-- start Listed entries --

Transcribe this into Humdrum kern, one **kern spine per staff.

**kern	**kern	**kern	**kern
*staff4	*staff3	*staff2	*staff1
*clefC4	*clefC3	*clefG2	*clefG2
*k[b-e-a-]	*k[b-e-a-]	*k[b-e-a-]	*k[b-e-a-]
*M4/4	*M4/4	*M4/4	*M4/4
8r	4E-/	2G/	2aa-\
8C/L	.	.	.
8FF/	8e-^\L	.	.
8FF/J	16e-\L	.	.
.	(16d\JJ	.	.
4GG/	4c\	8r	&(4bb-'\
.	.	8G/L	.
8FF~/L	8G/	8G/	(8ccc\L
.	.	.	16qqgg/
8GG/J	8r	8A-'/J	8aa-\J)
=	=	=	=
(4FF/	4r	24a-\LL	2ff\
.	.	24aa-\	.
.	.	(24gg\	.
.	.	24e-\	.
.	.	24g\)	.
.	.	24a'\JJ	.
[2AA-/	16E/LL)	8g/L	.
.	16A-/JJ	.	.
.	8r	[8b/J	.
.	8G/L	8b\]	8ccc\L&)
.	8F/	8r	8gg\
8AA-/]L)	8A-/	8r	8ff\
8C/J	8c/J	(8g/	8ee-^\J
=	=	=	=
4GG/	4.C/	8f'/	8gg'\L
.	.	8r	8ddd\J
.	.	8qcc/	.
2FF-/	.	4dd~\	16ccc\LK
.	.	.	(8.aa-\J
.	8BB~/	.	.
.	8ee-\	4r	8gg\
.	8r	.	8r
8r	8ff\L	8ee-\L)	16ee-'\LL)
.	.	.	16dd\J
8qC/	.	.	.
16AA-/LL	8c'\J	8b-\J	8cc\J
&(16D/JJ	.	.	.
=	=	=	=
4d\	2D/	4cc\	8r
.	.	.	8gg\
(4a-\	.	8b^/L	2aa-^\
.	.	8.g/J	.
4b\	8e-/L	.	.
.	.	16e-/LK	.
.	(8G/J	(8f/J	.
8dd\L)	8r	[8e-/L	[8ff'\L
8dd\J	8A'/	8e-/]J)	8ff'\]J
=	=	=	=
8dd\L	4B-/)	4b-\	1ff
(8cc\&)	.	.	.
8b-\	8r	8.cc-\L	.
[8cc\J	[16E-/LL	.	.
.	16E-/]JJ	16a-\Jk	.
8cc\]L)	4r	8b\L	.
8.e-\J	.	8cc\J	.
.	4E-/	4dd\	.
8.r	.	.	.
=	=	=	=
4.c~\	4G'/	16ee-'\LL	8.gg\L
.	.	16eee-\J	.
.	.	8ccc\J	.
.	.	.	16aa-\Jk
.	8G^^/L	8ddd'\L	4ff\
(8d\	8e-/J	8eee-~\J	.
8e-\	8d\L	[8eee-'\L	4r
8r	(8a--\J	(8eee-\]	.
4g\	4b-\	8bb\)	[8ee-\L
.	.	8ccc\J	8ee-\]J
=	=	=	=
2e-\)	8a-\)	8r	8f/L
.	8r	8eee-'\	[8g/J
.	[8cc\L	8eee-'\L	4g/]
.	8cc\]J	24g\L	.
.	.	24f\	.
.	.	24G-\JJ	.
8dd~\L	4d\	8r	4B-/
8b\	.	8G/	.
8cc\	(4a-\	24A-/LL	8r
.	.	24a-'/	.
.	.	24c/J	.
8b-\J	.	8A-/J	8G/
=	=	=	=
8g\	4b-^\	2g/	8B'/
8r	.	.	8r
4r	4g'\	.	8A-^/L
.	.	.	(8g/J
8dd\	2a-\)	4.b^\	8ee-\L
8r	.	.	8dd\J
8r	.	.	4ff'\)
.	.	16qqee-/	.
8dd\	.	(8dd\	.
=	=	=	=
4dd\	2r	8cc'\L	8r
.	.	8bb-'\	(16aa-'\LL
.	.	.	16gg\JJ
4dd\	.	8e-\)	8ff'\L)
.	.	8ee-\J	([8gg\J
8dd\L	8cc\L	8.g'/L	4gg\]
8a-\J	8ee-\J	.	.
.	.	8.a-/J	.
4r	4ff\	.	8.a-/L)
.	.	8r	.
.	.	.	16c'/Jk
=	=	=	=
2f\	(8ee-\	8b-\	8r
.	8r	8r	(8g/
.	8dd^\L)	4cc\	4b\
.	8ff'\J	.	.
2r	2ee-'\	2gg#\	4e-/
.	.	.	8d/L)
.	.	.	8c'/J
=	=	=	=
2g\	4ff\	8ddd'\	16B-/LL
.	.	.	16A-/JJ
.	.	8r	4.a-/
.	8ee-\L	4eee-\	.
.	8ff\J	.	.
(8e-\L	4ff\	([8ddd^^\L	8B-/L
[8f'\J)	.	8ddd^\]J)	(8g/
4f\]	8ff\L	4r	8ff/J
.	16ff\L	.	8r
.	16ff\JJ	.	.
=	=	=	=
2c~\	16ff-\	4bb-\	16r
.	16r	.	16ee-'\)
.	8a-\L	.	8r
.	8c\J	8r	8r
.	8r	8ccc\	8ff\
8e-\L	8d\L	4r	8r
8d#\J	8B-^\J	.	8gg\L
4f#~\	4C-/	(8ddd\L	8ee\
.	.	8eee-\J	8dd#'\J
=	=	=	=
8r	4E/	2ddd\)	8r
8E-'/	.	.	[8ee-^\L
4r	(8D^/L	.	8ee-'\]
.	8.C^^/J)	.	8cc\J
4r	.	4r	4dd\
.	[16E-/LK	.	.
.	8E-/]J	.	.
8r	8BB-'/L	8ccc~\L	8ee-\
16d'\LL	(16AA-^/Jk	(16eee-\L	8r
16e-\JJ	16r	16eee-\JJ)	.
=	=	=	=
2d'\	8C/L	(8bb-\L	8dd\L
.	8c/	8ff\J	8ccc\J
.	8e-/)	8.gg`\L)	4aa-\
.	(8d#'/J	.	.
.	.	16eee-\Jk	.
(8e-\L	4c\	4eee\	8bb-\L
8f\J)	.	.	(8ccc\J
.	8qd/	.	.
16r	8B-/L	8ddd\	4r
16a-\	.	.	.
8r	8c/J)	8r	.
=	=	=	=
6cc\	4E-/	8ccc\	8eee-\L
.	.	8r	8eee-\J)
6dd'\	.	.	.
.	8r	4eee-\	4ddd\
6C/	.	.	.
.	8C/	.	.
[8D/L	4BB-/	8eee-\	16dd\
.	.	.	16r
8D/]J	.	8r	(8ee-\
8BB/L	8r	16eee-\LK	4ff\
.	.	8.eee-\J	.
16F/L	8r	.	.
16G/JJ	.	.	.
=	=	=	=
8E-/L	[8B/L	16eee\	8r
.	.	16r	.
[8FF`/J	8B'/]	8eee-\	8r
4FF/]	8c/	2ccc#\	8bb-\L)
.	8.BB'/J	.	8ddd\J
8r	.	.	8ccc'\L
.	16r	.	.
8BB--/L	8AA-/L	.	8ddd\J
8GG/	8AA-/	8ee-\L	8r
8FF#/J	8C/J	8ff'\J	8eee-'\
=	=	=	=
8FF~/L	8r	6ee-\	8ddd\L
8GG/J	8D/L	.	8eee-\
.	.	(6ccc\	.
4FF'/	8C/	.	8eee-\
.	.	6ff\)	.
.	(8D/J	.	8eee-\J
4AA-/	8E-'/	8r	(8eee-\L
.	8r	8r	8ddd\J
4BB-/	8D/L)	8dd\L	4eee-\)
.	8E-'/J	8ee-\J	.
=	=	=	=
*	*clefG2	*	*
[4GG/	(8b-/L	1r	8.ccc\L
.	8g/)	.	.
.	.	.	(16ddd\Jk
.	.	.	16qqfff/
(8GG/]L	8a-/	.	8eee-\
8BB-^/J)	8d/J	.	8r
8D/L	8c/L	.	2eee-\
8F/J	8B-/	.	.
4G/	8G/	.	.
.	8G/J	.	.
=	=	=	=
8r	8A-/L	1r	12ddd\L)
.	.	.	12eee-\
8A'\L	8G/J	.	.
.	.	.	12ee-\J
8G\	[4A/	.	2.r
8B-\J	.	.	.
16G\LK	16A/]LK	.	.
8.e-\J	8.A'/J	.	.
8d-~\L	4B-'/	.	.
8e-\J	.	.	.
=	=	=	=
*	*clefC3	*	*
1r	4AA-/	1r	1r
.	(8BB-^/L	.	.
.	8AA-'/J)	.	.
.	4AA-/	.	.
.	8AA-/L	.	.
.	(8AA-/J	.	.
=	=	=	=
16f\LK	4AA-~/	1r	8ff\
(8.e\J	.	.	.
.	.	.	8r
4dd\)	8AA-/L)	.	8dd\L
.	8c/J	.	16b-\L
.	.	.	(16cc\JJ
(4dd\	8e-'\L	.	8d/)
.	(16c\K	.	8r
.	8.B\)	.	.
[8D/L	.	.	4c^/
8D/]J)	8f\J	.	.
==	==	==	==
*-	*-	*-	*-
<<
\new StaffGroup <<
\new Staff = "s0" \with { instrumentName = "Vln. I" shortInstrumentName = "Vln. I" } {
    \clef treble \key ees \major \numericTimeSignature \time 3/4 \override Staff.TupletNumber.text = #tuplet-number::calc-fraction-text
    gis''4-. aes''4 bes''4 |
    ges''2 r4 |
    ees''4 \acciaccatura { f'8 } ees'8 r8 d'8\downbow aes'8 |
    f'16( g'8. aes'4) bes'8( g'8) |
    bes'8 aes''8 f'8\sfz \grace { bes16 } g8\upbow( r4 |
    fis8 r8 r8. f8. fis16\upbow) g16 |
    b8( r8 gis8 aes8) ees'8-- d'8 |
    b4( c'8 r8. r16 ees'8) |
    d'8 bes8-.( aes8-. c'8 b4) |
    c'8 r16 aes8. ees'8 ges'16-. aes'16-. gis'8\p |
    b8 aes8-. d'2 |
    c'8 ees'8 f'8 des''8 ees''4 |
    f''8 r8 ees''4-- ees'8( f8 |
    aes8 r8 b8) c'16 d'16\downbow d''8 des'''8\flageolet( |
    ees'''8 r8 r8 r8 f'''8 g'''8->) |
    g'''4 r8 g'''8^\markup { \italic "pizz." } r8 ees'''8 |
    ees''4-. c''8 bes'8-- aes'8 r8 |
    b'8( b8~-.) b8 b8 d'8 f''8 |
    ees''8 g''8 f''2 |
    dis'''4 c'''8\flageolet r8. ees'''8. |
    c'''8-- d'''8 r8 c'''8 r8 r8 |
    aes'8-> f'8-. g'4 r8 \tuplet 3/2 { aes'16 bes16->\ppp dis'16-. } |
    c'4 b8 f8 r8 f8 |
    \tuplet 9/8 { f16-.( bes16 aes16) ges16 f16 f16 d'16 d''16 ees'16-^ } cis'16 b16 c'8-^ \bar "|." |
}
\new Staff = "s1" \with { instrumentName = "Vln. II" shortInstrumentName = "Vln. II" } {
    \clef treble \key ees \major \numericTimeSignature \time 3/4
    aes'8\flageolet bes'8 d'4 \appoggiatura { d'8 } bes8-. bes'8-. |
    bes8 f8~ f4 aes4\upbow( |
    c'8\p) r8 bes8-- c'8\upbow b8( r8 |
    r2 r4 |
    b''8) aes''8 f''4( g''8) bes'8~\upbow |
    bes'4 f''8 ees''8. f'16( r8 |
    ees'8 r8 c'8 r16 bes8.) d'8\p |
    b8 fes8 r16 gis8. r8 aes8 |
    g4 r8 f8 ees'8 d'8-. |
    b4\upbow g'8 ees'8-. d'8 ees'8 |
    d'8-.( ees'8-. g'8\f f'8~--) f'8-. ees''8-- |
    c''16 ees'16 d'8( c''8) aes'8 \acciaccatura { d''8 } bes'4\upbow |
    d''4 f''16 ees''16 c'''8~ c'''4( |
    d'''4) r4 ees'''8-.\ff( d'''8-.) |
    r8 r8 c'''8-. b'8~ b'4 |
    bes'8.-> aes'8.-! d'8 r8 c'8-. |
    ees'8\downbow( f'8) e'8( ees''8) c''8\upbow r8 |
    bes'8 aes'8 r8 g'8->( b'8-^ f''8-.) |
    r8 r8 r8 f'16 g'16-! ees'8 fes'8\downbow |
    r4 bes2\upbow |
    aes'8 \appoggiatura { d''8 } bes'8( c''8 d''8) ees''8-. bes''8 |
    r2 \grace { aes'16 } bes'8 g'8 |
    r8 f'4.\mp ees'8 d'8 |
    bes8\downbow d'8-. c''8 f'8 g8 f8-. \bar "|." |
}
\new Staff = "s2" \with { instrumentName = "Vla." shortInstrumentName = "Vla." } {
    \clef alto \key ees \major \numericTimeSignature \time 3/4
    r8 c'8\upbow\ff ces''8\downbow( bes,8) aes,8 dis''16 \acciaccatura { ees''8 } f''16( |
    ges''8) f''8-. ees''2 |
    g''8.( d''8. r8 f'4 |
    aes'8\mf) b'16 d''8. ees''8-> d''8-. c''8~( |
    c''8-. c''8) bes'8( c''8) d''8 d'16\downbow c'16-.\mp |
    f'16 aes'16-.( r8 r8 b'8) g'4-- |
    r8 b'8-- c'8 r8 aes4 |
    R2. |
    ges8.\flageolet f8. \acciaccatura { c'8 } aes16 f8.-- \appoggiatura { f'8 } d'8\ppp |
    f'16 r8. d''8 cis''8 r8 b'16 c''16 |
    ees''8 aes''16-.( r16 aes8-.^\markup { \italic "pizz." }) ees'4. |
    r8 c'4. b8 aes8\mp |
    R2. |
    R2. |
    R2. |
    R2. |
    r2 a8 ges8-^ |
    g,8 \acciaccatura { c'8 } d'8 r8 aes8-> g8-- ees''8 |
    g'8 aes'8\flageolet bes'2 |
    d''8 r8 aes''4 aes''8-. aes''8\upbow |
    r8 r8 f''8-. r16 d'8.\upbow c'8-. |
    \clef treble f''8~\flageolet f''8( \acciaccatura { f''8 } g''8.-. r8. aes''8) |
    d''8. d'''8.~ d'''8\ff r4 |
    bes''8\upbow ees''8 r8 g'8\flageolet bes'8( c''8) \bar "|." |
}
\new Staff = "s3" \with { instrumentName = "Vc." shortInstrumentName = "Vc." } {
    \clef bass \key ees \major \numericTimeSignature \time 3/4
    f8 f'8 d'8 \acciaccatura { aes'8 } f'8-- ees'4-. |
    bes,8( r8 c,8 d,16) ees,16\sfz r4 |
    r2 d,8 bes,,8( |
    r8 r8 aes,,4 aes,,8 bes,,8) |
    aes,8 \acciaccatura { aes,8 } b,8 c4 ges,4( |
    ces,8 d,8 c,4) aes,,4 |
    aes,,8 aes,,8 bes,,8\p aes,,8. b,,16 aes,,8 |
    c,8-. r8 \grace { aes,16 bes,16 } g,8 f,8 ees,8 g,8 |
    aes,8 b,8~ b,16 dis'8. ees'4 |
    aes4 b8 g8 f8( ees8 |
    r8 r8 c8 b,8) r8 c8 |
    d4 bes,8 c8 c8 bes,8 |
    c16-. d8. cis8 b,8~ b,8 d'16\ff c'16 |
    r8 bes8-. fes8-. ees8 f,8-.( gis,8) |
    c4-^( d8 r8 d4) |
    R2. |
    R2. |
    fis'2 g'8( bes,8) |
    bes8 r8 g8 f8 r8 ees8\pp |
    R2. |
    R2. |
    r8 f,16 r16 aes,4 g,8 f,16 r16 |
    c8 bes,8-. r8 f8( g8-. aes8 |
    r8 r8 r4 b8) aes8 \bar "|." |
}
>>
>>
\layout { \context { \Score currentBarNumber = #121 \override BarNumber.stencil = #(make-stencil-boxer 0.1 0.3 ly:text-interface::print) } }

-- end Listed entries --

Your task:
Count the lines above that contain the string "tuplet". Reply with the number alone.

Exercise output:
3